ASSIGNMENT: Could the listing below be returned exactly, with its pictures left out?

DATA:

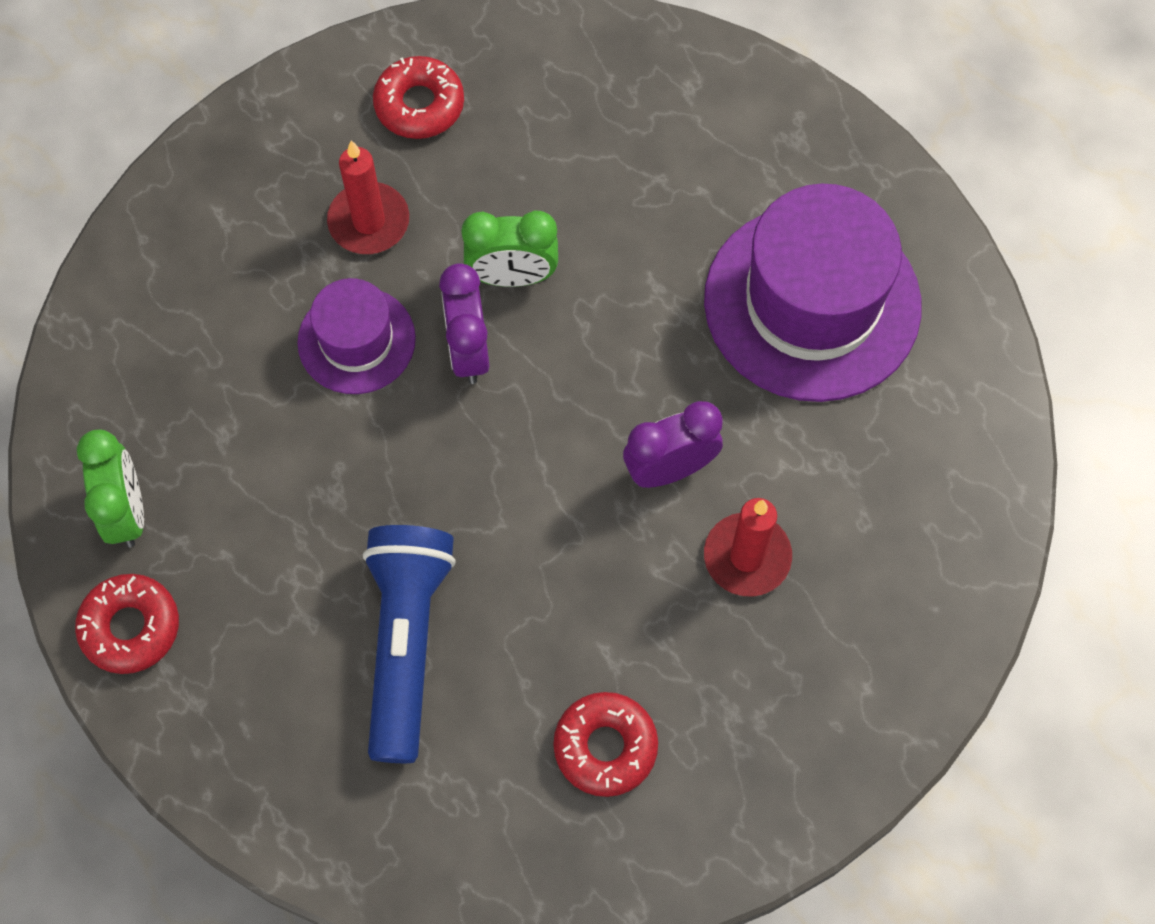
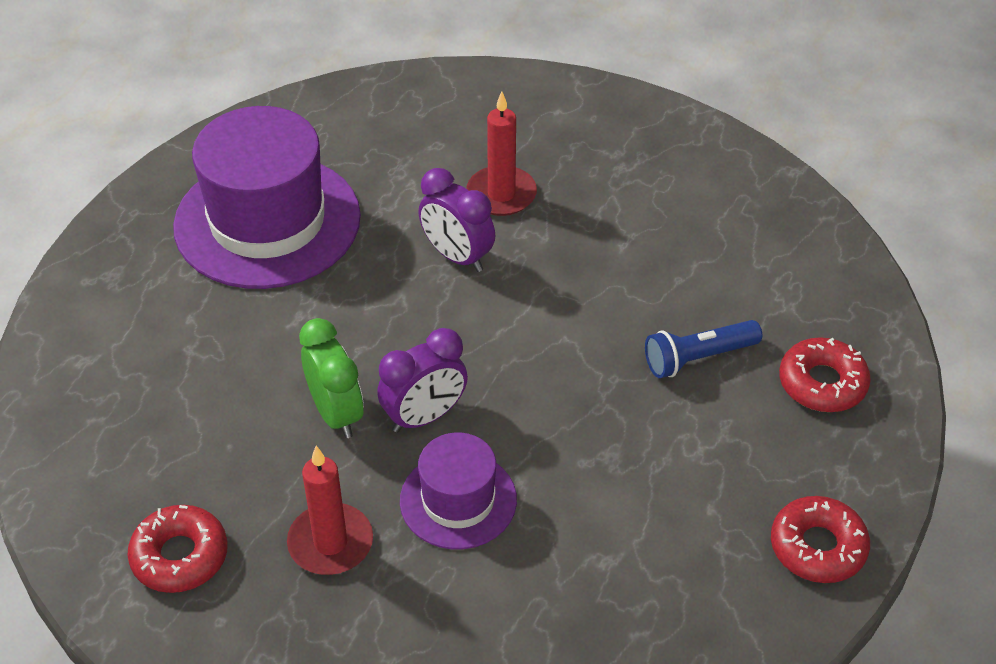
camera: 115 degrees left, 20 degrees down
(126, 511) = (723, 601): green clock -> none
(406, 643) = (698, 358): blue flashlight -> blue flashlight, size x0.59
(605, 747) = (692, 221): red donut -> red donut (822, 383)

EXPECTED OUTPUT:
camera: 115 degrees left, 20 degrees down
(126, 511) = (723, 601): green clock -> none
(406, 643) = (698, 358): blue flashlight -> blue flashlight, size x0.59
(605, 747) = (692, 221): red donut -> red donut (822, 383)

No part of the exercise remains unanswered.